(EXERCISE INSTRUCTIONS) Please take the records that follow and repeat exactly the lines starting with the line with "none -> red donut [467,247,543,309]" and going on through the line with "brown book [474,164,545,211]".

(THE INPUT)
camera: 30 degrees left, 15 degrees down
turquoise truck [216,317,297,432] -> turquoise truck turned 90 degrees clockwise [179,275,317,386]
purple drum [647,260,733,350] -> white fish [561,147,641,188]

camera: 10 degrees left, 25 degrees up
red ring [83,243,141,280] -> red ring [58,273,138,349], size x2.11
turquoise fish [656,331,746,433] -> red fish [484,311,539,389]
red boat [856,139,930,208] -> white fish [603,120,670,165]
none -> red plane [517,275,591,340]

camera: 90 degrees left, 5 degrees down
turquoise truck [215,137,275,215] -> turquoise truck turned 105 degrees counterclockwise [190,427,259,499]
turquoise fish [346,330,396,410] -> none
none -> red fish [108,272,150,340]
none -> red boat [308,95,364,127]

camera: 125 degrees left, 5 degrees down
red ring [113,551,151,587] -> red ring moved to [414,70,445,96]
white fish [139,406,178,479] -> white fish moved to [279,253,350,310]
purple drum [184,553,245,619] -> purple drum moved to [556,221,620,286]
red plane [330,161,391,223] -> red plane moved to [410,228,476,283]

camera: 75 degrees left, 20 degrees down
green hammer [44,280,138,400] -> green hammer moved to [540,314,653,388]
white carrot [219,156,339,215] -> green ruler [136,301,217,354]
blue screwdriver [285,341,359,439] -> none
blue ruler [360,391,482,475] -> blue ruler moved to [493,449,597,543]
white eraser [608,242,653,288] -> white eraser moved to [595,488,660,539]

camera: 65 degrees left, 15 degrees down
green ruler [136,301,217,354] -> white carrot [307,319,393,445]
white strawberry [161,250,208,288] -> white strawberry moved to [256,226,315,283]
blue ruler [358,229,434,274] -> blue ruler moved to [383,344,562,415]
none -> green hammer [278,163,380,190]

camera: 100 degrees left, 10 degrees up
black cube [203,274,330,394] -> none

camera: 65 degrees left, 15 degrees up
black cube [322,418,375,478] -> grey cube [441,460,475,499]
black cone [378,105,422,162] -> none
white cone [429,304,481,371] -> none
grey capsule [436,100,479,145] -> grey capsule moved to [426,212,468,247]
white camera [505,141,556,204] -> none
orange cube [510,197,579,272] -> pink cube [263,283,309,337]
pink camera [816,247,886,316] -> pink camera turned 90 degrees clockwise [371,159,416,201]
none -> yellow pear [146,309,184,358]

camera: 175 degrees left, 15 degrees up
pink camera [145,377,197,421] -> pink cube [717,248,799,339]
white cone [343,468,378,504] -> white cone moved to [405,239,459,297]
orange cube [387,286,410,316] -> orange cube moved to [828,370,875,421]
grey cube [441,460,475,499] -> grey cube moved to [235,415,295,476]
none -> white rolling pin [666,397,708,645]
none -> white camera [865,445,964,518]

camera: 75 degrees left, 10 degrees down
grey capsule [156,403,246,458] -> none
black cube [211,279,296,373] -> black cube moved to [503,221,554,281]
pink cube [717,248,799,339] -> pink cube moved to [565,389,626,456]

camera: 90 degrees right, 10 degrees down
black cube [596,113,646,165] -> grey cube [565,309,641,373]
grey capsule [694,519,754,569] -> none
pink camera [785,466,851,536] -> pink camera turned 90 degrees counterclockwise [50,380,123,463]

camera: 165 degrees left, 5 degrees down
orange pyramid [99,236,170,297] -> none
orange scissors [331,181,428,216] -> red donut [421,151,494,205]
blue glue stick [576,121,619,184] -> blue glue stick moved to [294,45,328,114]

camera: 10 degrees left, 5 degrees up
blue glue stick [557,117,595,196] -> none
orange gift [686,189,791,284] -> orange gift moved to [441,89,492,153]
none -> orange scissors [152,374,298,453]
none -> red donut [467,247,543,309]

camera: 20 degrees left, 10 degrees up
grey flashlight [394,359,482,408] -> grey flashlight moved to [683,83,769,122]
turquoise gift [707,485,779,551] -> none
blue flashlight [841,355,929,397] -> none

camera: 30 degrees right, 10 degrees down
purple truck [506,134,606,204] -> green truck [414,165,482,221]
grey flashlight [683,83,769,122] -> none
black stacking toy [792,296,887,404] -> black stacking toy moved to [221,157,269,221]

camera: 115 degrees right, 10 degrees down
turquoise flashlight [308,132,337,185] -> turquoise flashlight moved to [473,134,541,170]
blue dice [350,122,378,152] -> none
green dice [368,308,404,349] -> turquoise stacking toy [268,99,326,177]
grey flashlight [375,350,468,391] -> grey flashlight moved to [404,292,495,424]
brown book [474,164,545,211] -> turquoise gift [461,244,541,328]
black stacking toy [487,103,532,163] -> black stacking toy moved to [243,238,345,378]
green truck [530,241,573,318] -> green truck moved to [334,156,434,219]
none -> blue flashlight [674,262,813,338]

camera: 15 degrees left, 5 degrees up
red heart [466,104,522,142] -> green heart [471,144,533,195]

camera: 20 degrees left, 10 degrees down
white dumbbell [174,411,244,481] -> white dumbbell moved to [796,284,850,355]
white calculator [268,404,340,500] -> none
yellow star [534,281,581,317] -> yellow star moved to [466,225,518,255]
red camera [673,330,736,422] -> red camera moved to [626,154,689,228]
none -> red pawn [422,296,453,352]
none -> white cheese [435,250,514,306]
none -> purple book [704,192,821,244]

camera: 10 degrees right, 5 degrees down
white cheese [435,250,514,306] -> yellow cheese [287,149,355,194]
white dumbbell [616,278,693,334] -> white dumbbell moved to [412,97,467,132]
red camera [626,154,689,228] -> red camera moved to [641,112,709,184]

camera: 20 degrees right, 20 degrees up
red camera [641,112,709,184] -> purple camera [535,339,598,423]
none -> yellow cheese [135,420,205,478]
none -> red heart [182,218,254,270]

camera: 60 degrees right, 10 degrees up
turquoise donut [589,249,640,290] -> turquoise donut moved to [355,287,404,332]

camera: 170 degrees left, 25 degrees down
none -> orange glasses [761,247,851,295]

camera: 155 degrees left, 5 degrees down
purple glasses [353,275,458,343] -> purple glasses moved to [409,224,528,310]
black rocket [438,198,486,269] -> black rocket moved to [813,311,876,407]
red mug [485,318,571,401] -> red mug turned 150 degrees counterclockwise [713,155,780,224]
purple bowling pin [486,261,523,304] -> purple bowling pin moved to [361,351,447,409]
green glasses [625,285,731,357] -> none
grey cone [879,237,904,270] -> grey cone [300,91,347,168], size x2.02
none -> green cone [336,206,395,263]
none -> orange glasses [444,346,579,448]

(SOLUTION TO THIS TASK)
none -> red donut [467,247,543,309]

camera: 20 degrees left, 10 degrees up
grey flashlight [394,359,482,408] -> grey flashlight moved to [683,83,769,122]
turquoise gift [707,485,779,551] -> none
blue flashlight [841,355,929,397] -> none

camera: 30 degrees right, 10 degrees down
purple truck [506,134,606,204] -> green truck [414,165,482,221]
grey flashlight [683,83,769,122] -> none
black stacking toy [792,296,887,404] -> black stacking toy moved to [221,157,269,221]

camera: 115 degrees right, 10 degrees down
turquoise flashlight [308,132,337,185] -> turquoise flashlight moved to [473,134,541,170]
blue dice [350,122,378,152] -> none
green dice [368,308,404,349] -> turquoise stacking toy [268,99,326,177]
grey flashlight [375,350,468,391] -> grey flashlight moved to [404,292,495,424]
brown book [474,164,545,211] -> turquoise gift [461,244,541,328]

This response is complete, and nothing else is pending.